What is needed is an exact copy of the lines in the entries below from the one holding "purple rectangle: (180, 87)" through the one holding "cyan rectangle: (153, 32) -> (234, 22), moved", pictures excluded.

* Data records
[Start of Attachment]

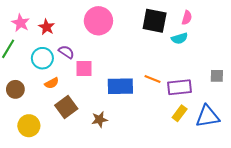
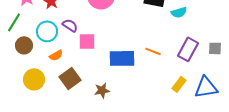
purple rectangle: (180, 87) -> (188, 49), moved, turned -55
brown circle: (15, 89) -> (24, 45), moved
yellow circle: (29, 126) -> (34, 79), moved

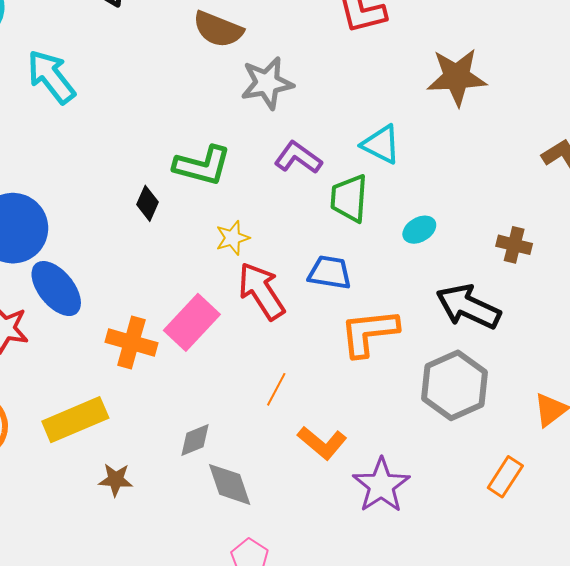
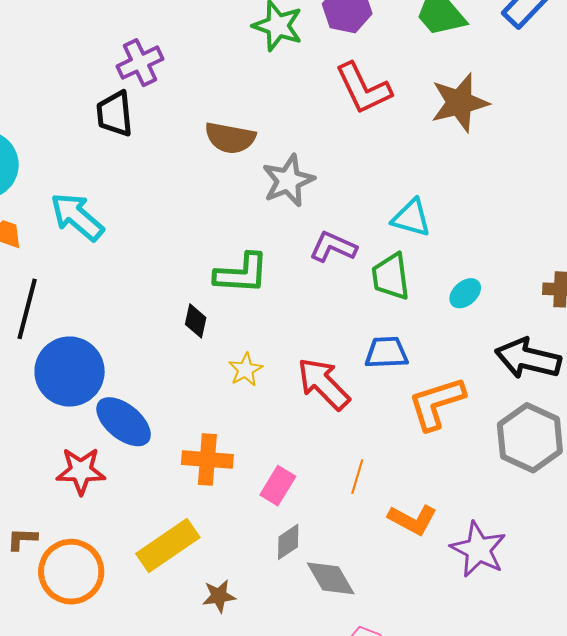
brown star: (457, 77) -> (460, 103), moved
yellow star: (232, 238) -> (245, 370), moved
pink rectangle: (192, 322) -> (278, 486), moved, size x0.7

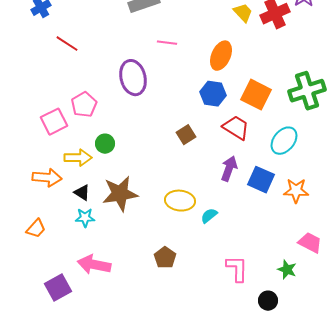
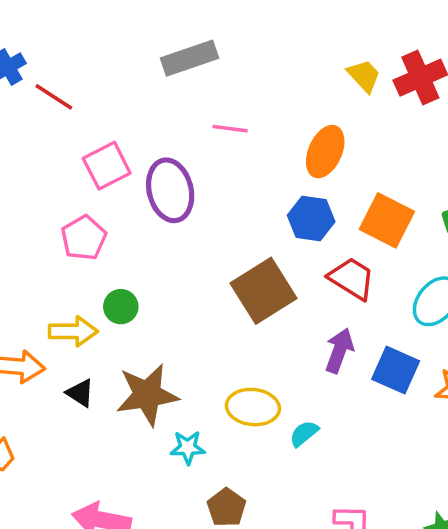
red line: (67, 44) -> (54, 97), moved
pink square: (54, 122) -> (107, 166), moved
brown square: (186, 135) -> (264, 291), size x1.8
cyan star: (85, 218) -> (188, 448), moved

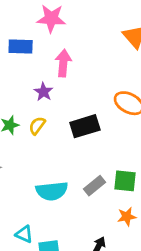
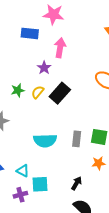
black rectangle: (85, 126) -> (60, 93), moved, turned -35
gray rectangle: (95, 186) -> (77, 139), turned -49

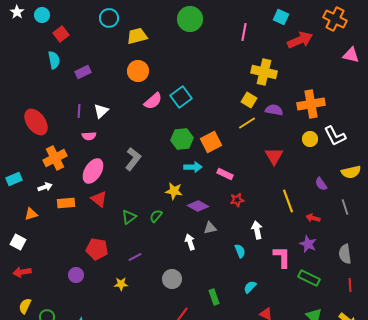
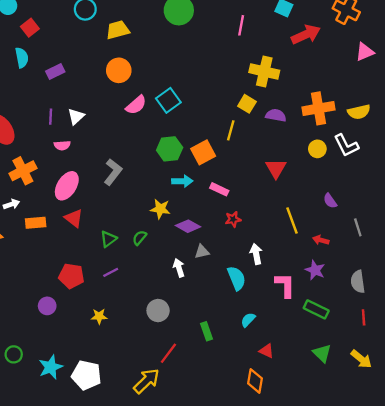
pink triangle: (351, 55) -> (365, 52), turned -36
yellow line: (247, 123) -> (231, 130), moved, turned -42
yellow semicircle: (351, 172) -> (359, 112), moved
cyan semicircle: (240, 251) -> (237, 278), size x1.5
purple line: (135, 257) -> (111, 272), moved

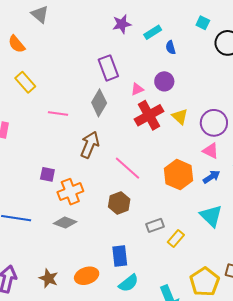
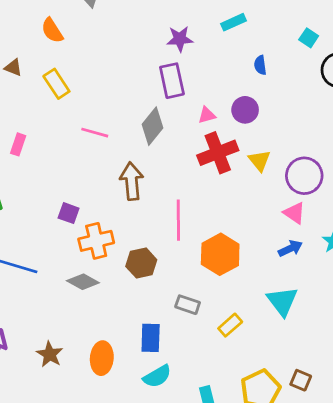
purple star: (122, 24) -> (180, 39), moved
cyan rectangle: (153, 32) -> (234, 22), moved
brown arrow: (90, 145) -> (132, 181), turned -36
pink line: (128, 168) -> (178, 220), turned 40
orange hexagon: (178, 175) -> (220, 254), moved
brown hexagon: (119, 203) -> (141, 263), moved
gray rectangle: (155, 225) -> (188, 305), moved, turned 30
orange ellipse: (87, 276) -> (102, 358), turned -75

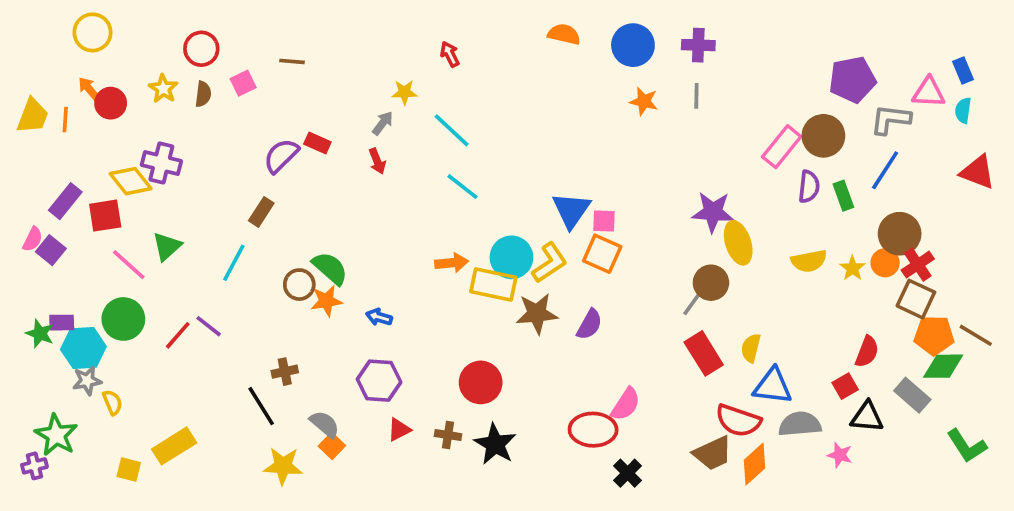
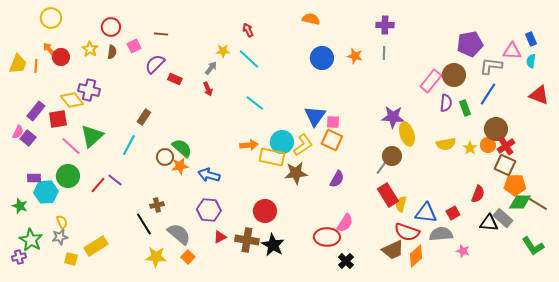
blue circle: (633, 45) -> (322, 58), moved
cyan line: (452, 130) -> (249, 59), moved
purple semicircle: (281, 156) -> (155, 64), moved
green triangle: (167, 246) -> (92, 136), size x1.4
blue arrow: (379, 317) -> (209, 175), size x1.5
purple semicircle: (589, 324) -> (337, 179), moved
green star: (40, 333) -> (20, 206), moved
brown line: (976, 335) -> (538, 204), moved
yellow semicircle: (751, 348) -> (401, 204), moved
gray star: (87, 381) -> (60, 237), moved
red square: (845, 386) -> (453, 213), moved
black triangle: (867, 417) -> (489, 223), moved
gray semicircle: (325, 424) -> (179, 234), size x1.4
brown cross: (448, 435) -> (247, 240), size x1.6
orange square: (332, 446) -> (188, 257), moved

[End of Attachment]
[Start of Attachment]

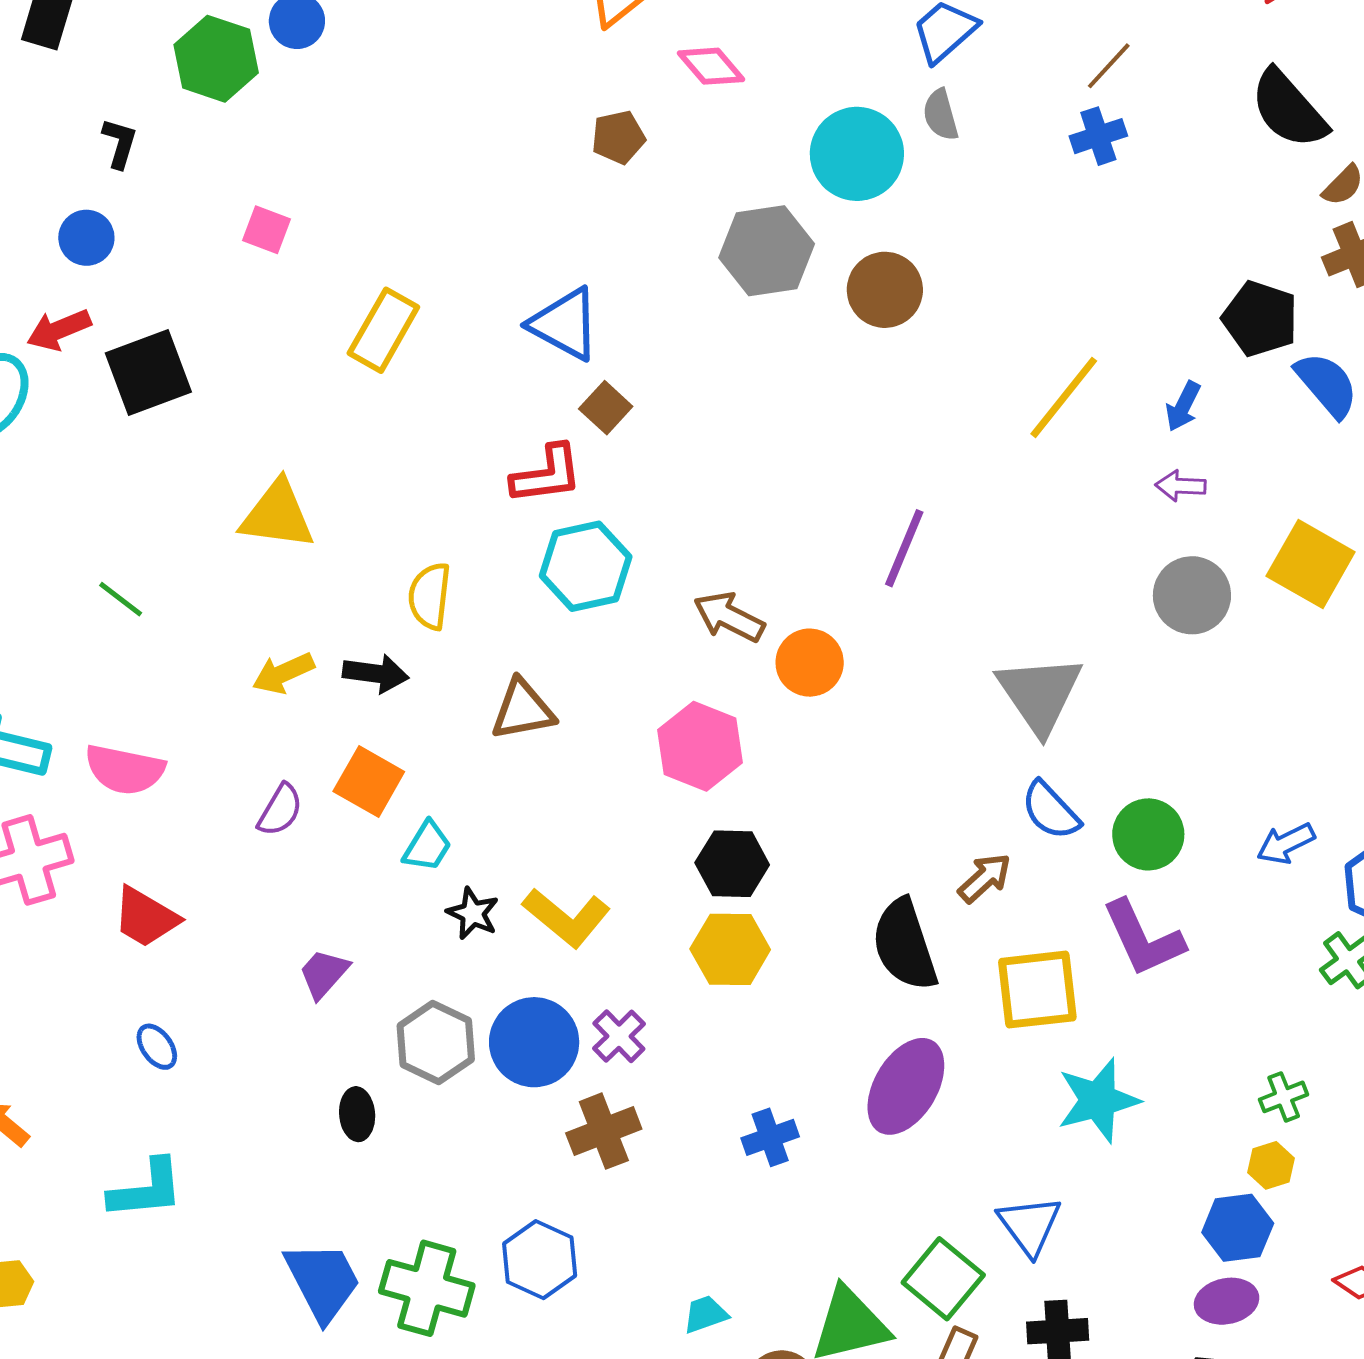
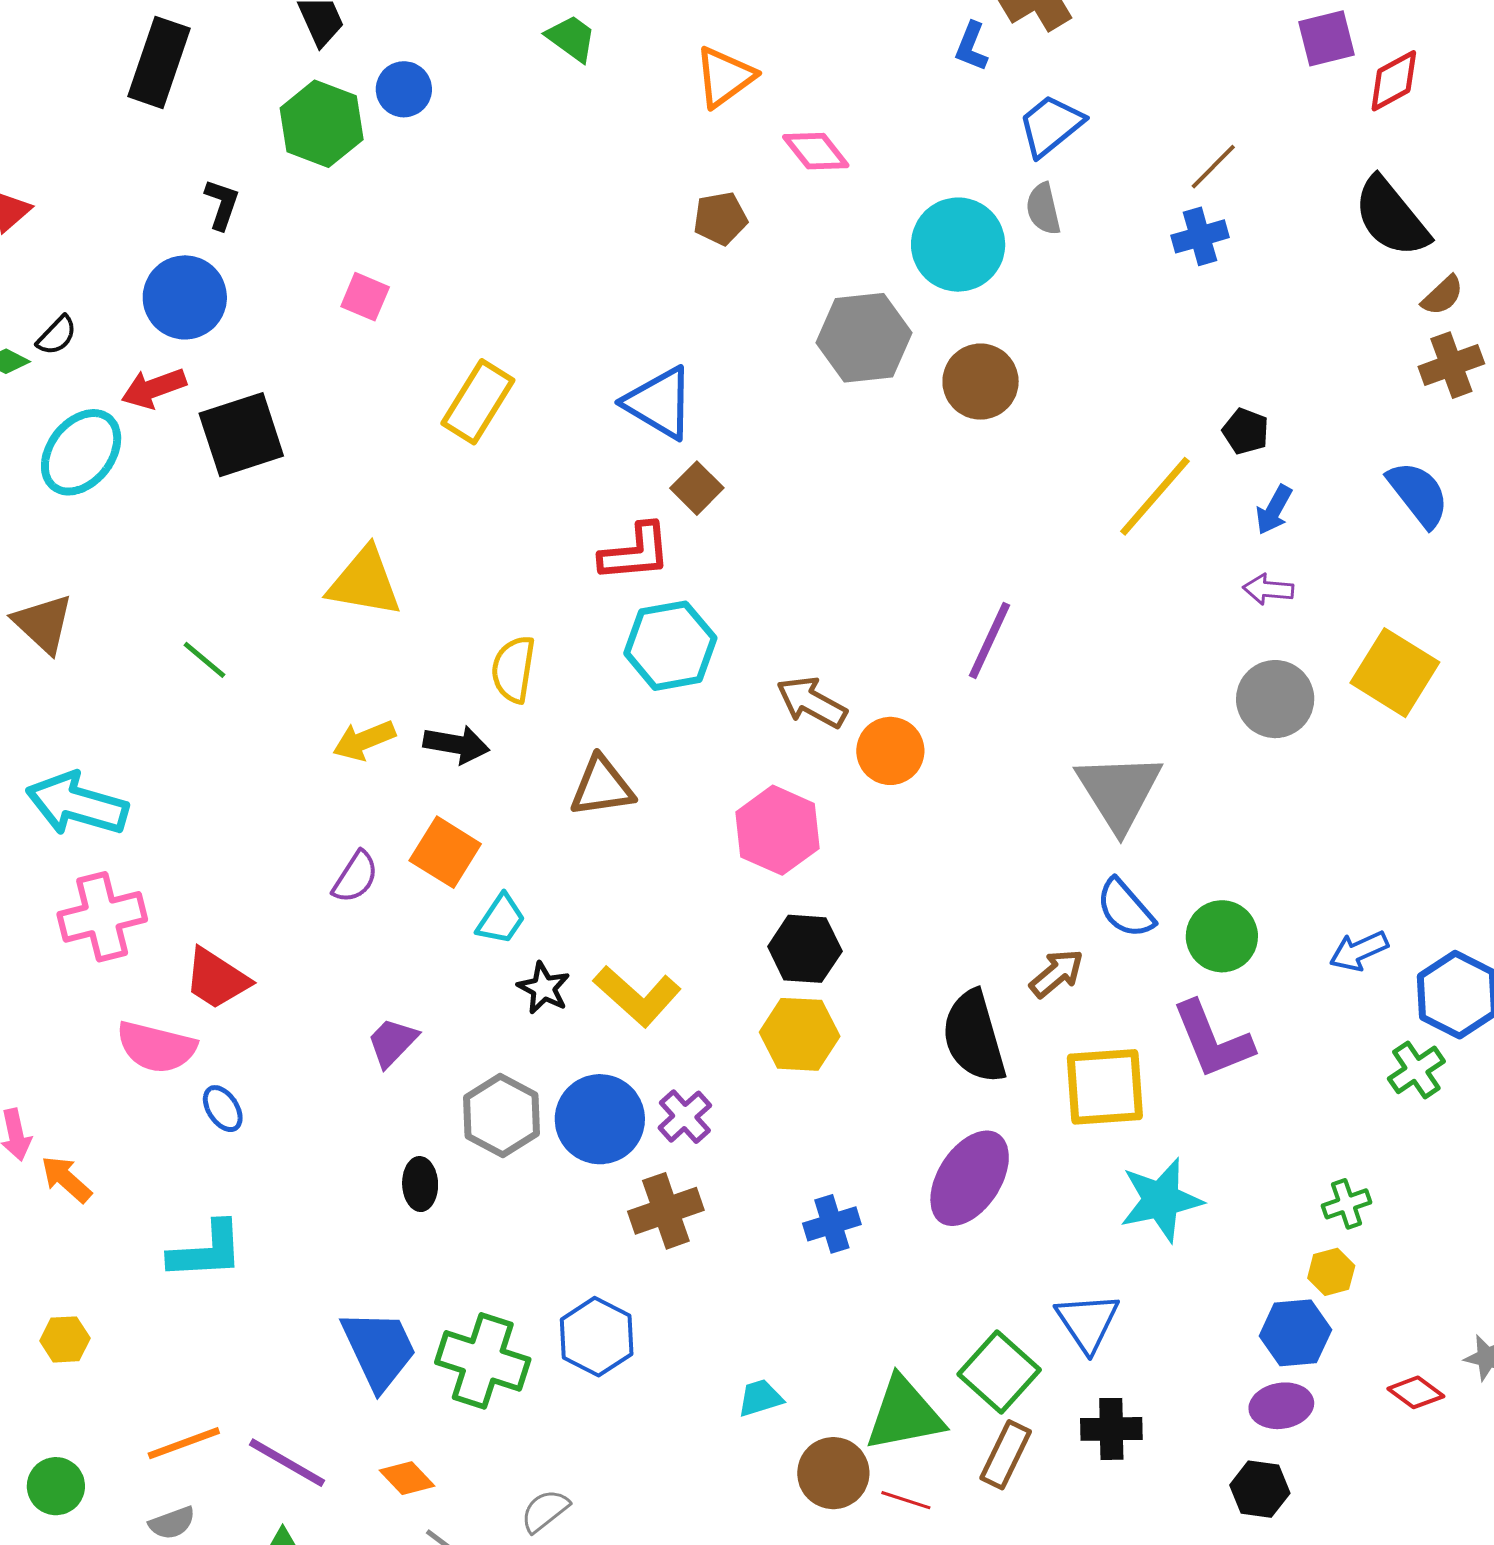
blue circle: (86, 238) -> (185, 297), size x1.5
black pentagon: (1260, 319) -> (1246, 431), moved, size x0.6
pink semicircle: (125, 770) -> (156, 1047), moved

[End of Attachment]
[Start of Attachment]

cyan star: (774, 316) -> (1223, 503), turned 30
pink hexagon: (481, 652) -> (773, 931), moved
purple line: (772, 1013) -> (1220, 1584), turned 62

[End of Attachment]

* Solved exercise
purple rectangle: (180, 87) -> (188, 49), moved, turned -55
brown circle: (15, 89) -> (24, 45), moved
yellow circle: (29, 126) -> (34, 79), moved

brown star: (457, 77) -> (460, 103), moved
yellow star: (232, 238) -> (245, 370), moved
pink rectangle: (192, 322) -> (278, 486), moved, size x0.7

red line: (67, 44) -> (54, 97), moved
pink square: (54, 122) -> (107, 166), moved
brown square: (186, 135) -> (264, 291), size x1.8
cyan star: (85, 218) -> (188, 448), moved

black rectangle: (85, 126) -> (60, 93), moved, turned -35
gray rectangle: (95, 186) -> (77, 139), turned -49

pink triangle: (351, 55) -> (365, 52), turned -36
yellow line: (247, 123) -> (231, 130), moved, turned -42
yellow semicircle: (351, 172) -> (359, 112), moved
cyan semicircle: (240, 251) -> (237, 278), size x1.5
purple line: (135, 257) -> (111, 272), moved

purple star: (122, 24) -> (180, 39), moved
cyan rectangle: (153, 32) -> (234, 22), moved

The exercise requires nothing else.